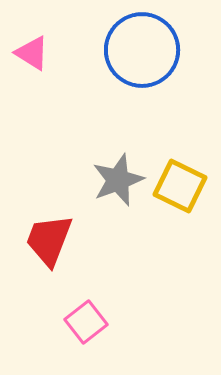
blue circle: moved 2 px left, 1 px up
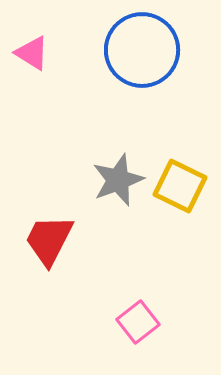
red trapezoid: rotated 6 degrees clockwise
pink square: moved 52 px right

....

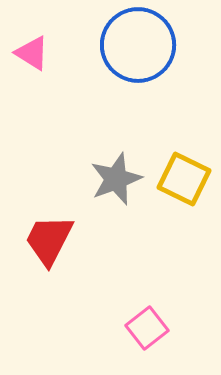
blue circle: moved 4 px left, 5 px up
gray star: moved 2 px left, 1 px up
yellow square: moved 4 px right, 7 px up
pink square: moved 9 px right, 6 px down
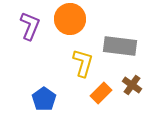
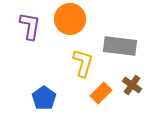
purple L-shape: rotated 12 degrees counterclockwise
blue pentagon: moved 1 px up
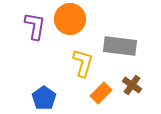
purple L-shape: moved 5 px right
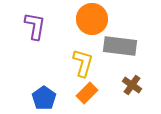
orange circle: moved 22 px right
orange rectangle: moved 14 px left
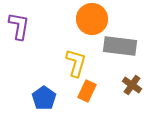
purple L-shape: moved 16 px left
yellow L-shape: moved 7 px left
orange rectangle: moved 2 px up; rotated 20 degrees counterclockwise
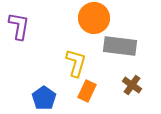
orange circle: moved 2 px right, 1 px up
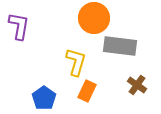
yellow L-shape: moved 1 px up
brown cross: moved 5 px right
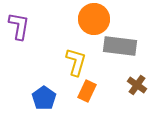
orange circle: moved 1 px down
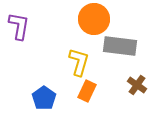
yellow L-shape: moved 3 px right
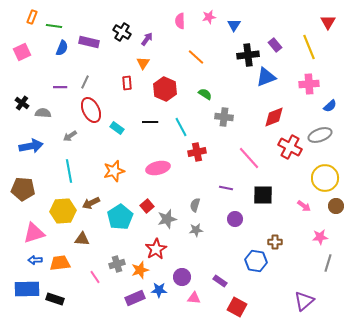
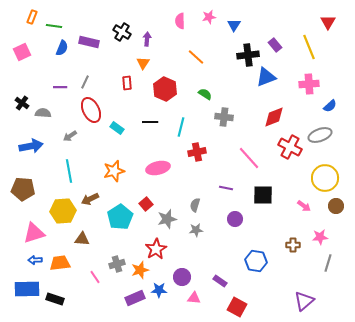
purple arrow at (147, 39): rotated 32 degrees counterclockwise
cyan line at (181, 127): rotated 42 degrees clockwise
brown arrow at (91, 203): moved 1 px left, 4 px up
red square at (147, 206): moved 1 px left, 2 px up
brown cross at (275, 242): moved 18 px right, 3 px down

....

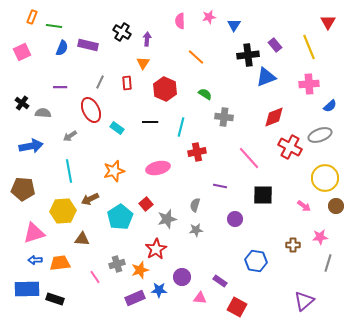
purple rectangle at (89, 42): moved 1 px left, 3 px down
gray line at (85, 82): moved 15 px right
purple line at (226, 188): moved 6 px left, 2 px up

....

# Do this
Reproduce, character for character, the lines of the records above starting at the line that contains "purple arrow at" and ending at the line that contains "brown cross at", including both of those lines.

# Final result
purple arrow at (147, 39): rotated 32 degrees counterclockwise
cyan line at (181, 127): rotated 42 degrees clockwise
brown arrow at (91, 203): moved 1 px left, 4 px up
red square at (147, 206): moved 1 px left, 2 px up
brown cross at (275, 242): moved 18 px right, 3 px down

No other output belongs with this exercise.